[Problem to solve] Filter the records below for the word "AGND". Copy each line that holds it.

[Exercise inputs]
______

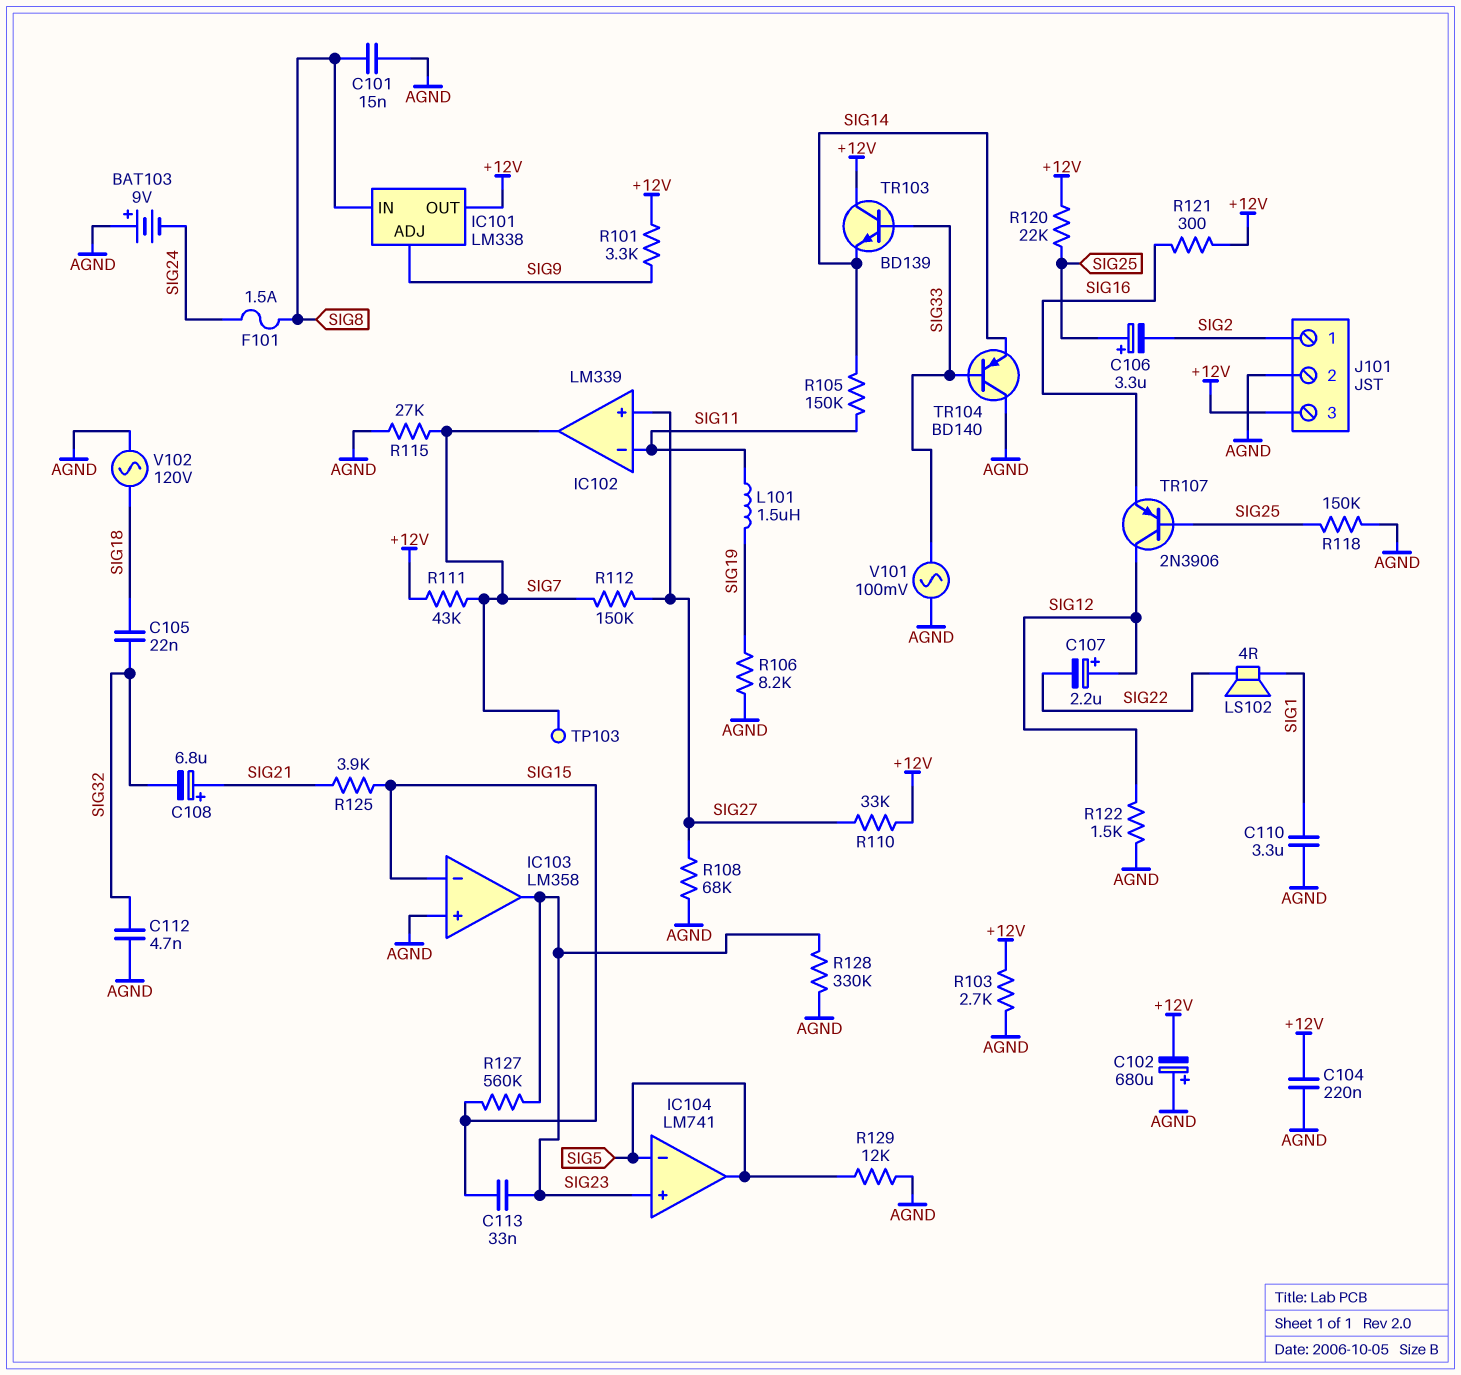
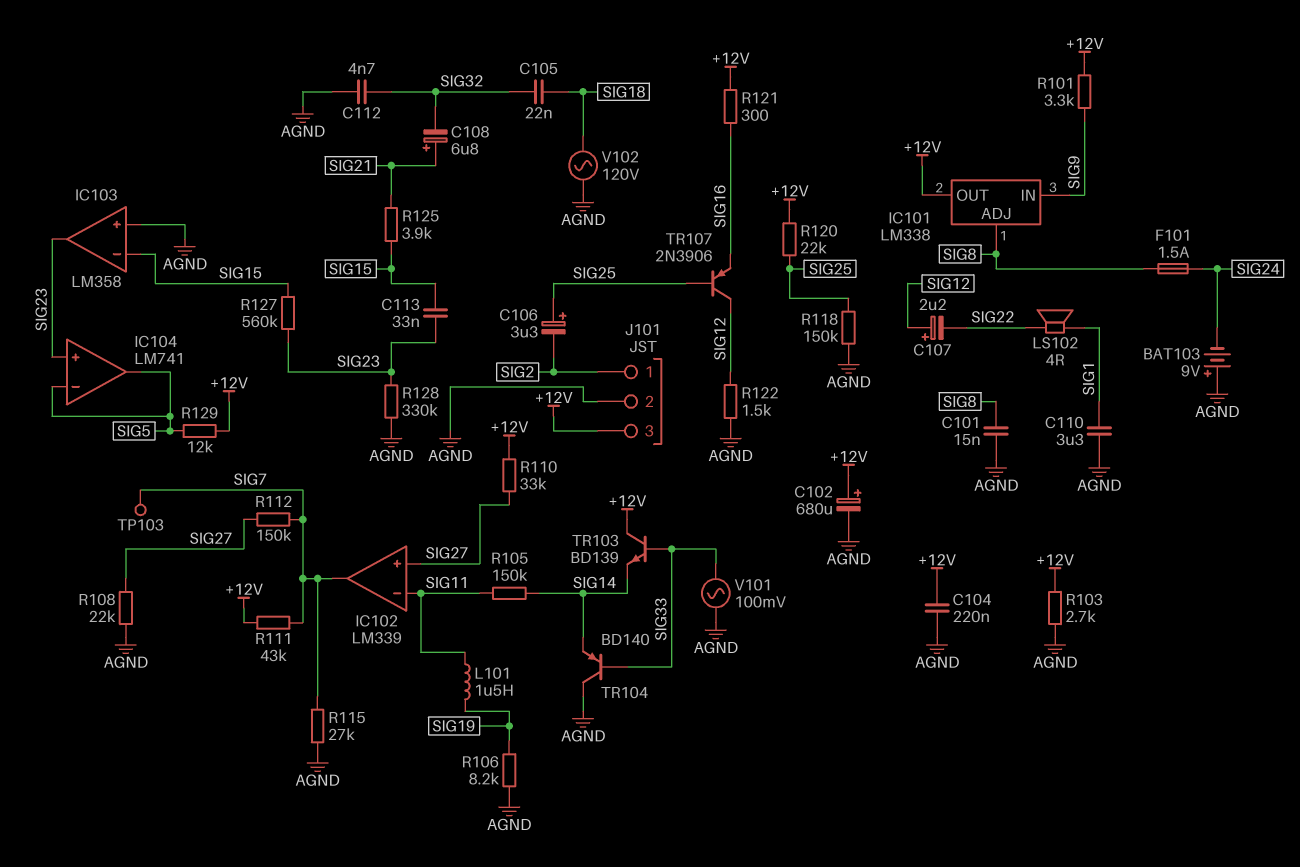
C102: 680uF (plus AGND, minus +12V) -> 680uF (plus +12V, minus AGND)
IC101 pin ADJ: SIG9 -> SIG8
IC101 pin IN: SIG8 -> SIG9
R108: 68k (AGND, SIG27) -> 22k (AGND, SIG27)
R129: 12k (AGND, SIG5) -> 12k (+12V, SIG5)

______

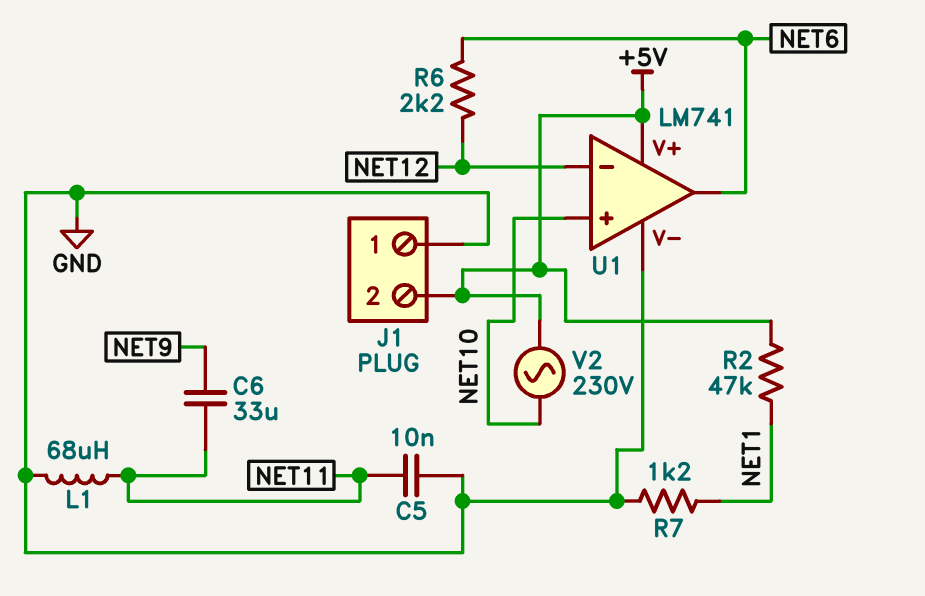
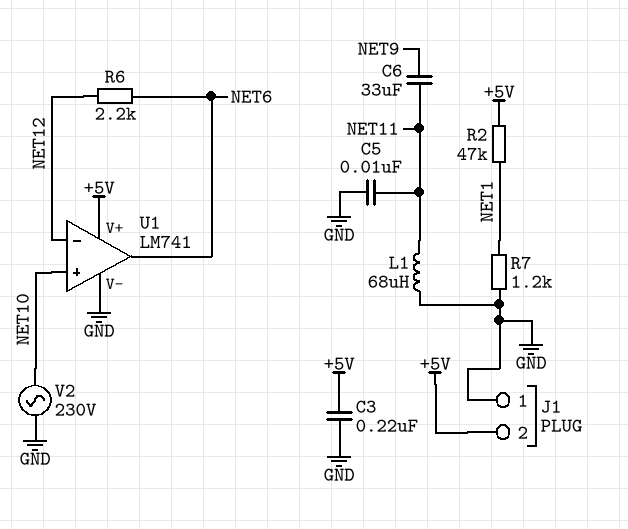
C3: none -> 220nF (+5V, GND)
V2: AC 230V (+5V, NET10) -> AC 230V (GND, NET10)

______

[Solution for this exercise]
C102: 680uF (plus AGND, minus +12V) -> 680uF (plus +12V, minus AGND)
R108: 68k (AGND, SIG27) -> 22k (AGND, SIG27)
R129: 12k (AGND, SIG5) -> 12k (+12V, SIG5)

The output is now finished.